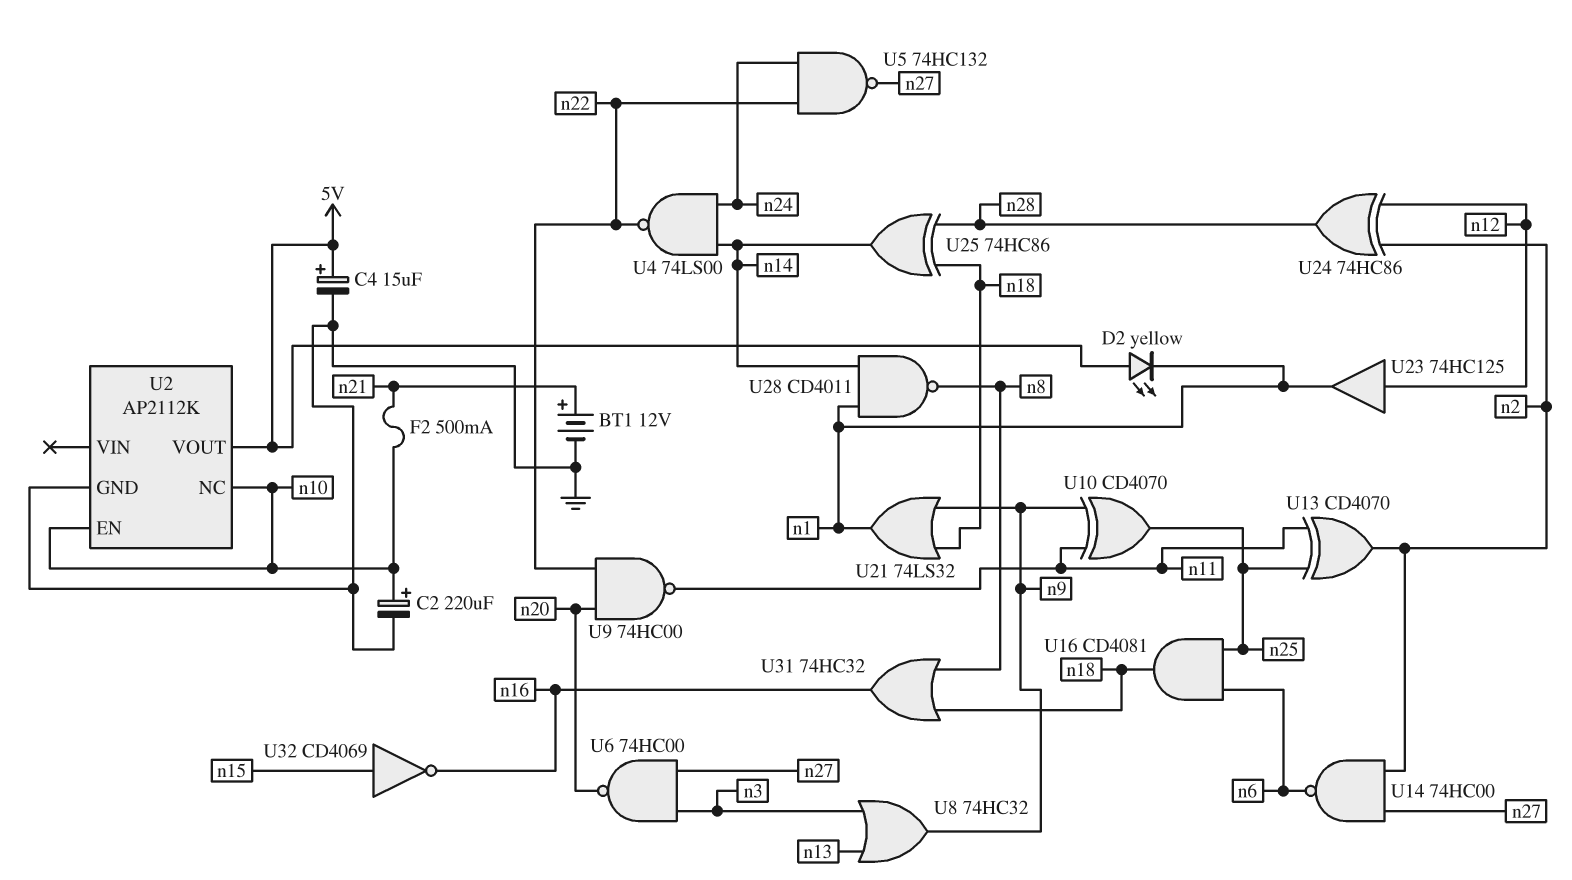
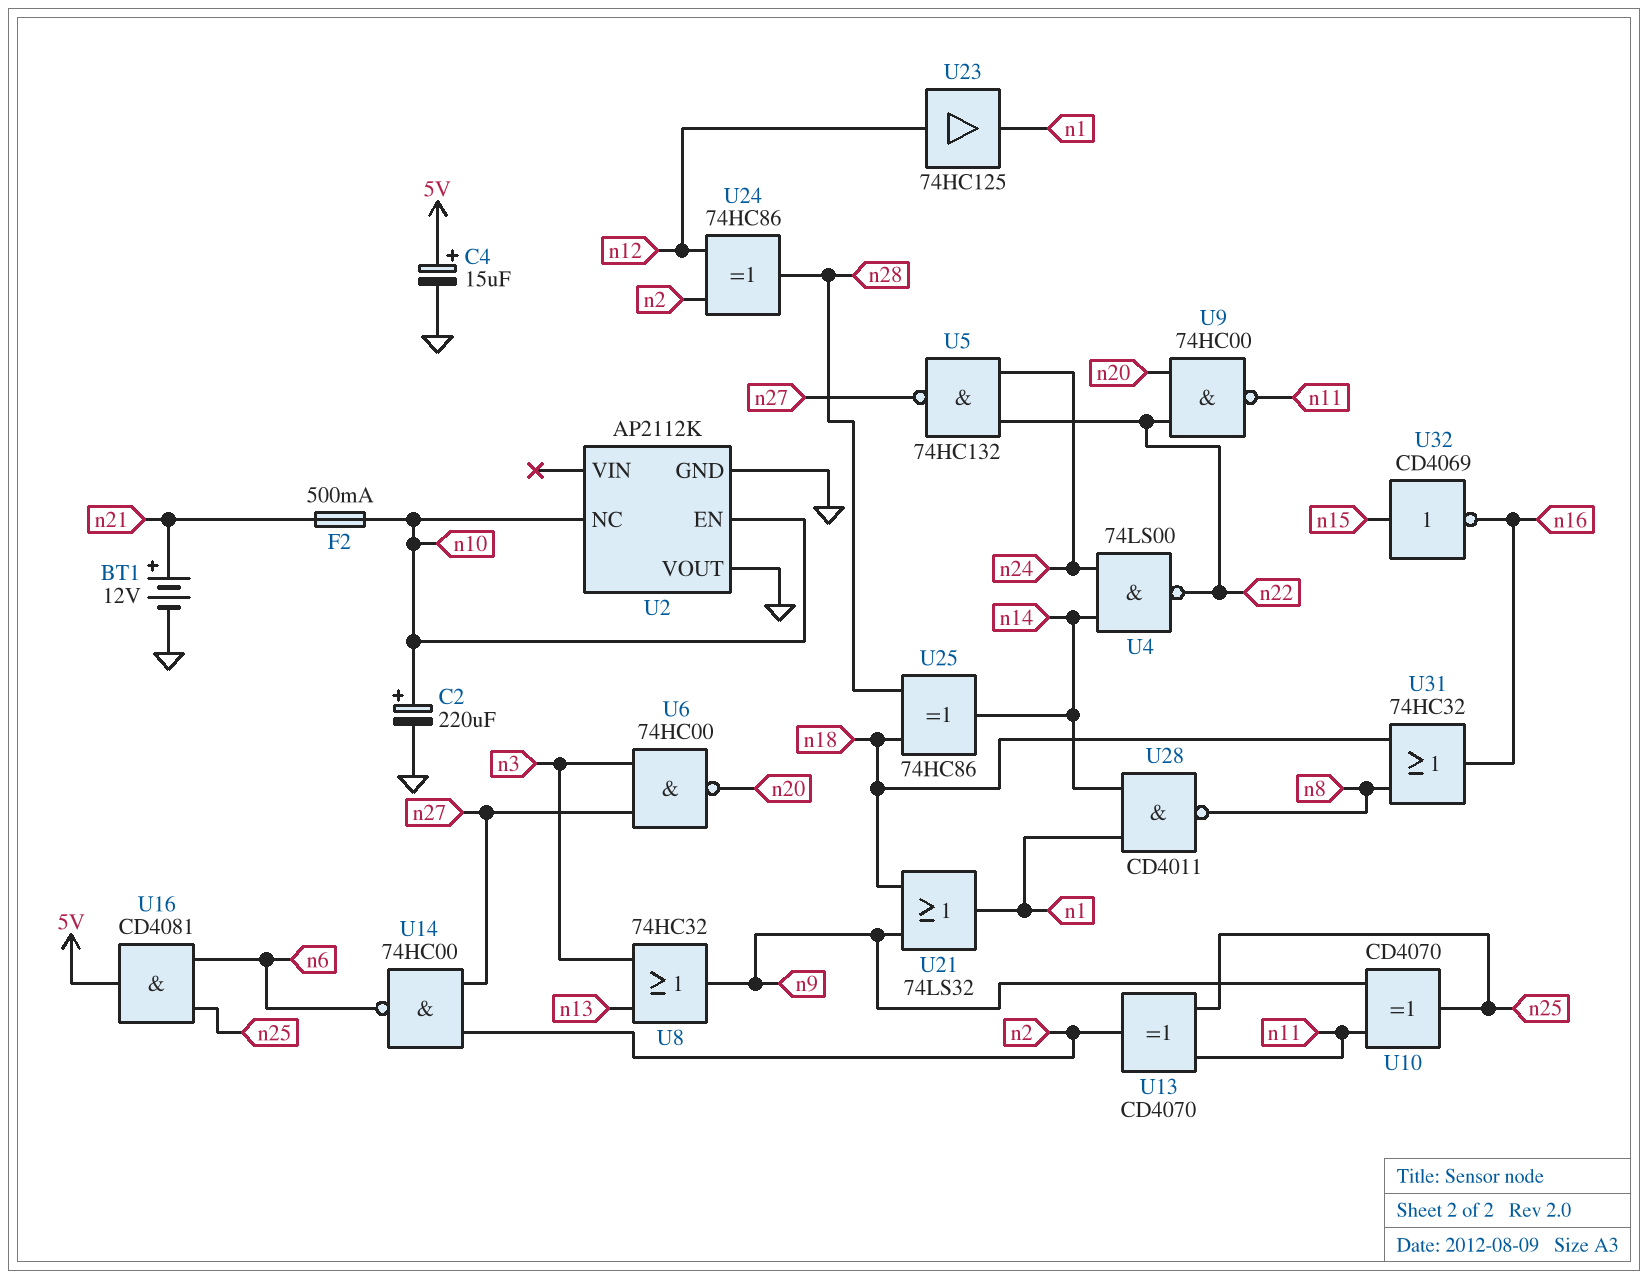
D2: LED yellow (A 5V, K n1) -> none
U2 pin VOUT: 5V -> GND
U16: AND CD4081 (in n6, in n25, out n18) -> AND CD4081 (in n6, in n25, out 5V)

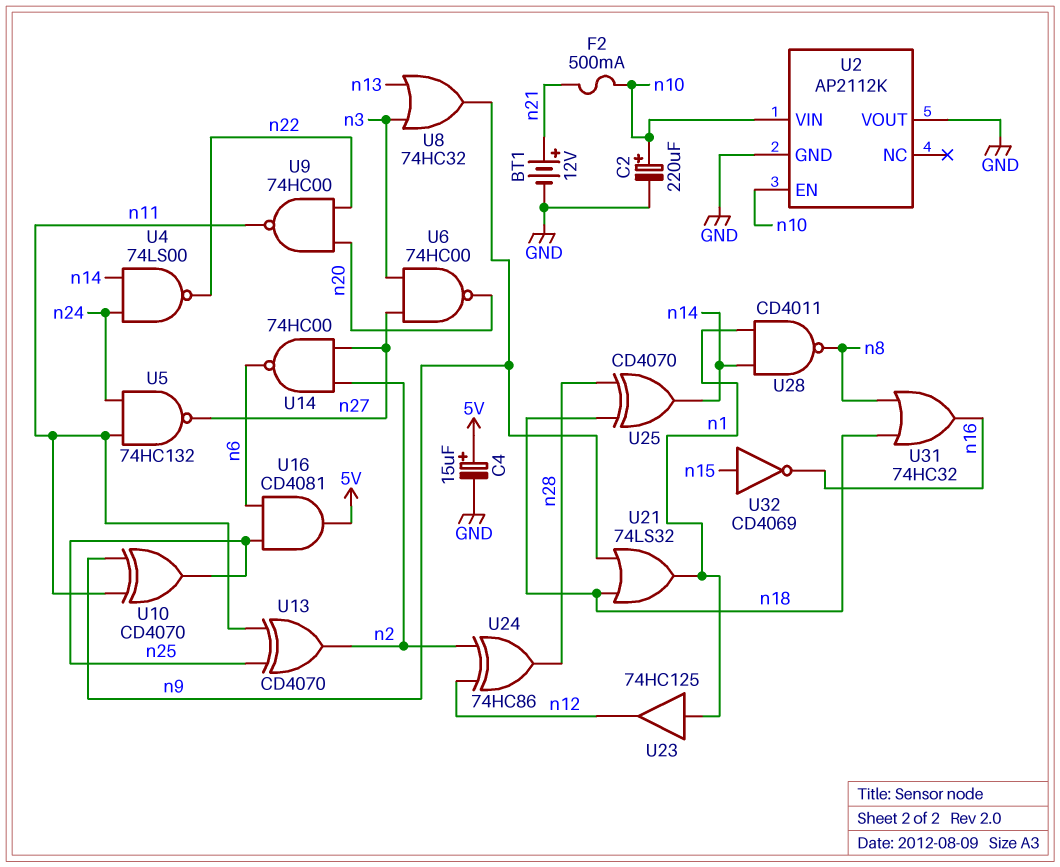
U2 pin NC: n10 -> none
U2 pin VIN: none -> n10
U5: NAND 74HC132 (in n22, in n24, out n27) -> NAND 74HC132 (in n11, in n24, out n27)
U23: buffer 74HC125 (in n12, out n1) -> buffer 74HC125 (in n1, out n12)
U25: XOR 74HC86 (in n18, in n28, out n14) -> XOR CD4070 (in n18, in n28, out n14)

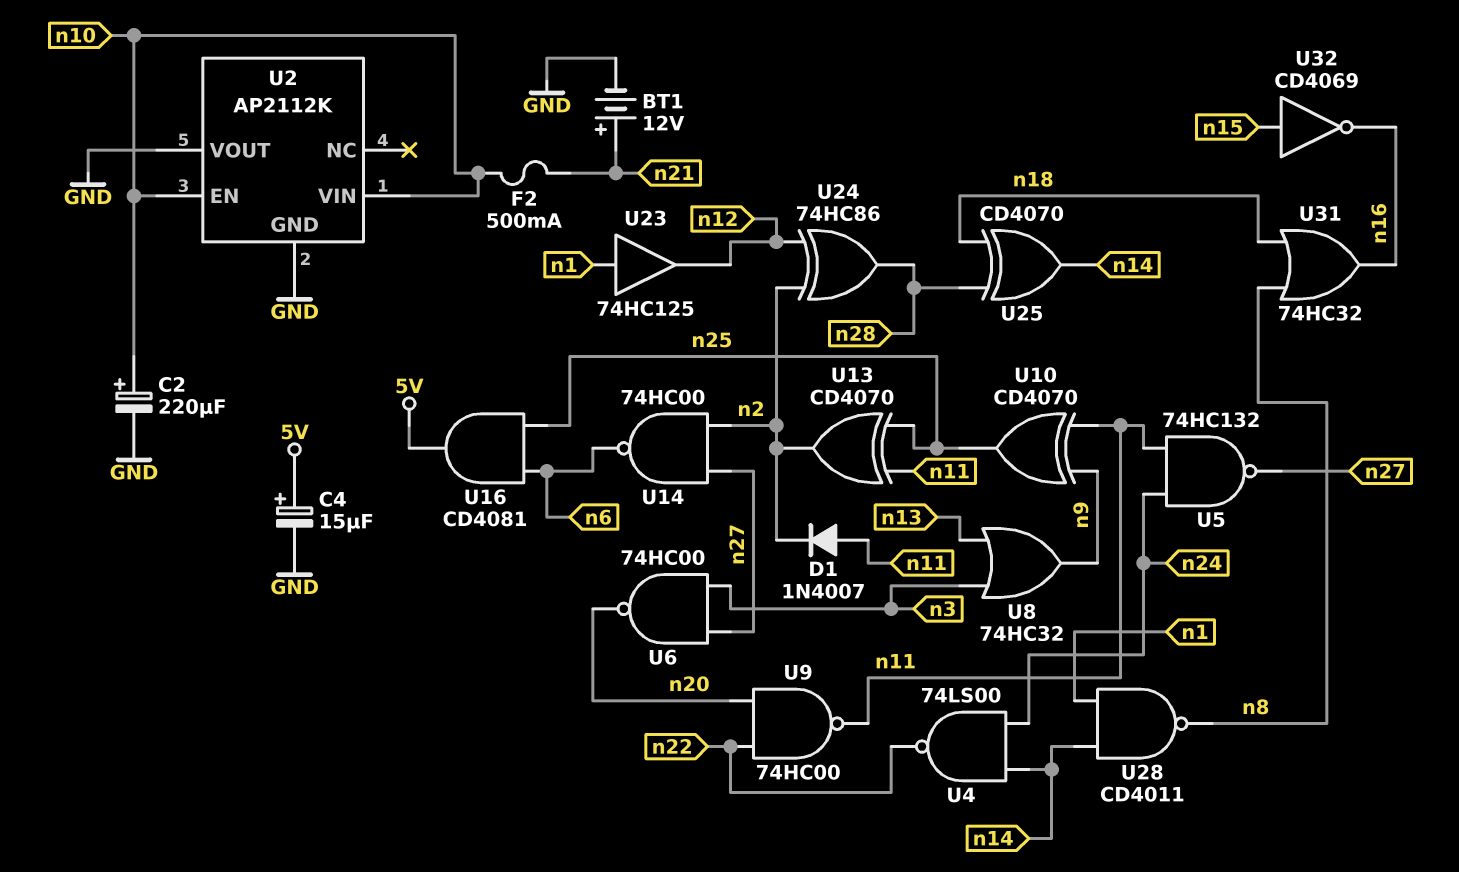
D1: none -> diode 1N4007 (A n11, K n2)
U21: OR 74LS32 (in n9, in n18, out n1) -> none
##############################
**Activity**.
Throughout the records above, find the lines in which the word "none" appears and return them.

**Answer to the exercise**.
D2: LED yellow (A 5V, K n1) -> none
U2 pin NC: n10 -> none
U2 pin VIN: none -> n10
D1: none -> diode 1N4007 (A n11, K n2)
U21: OR 74LS32 (in n9, in n18, out n1) -> none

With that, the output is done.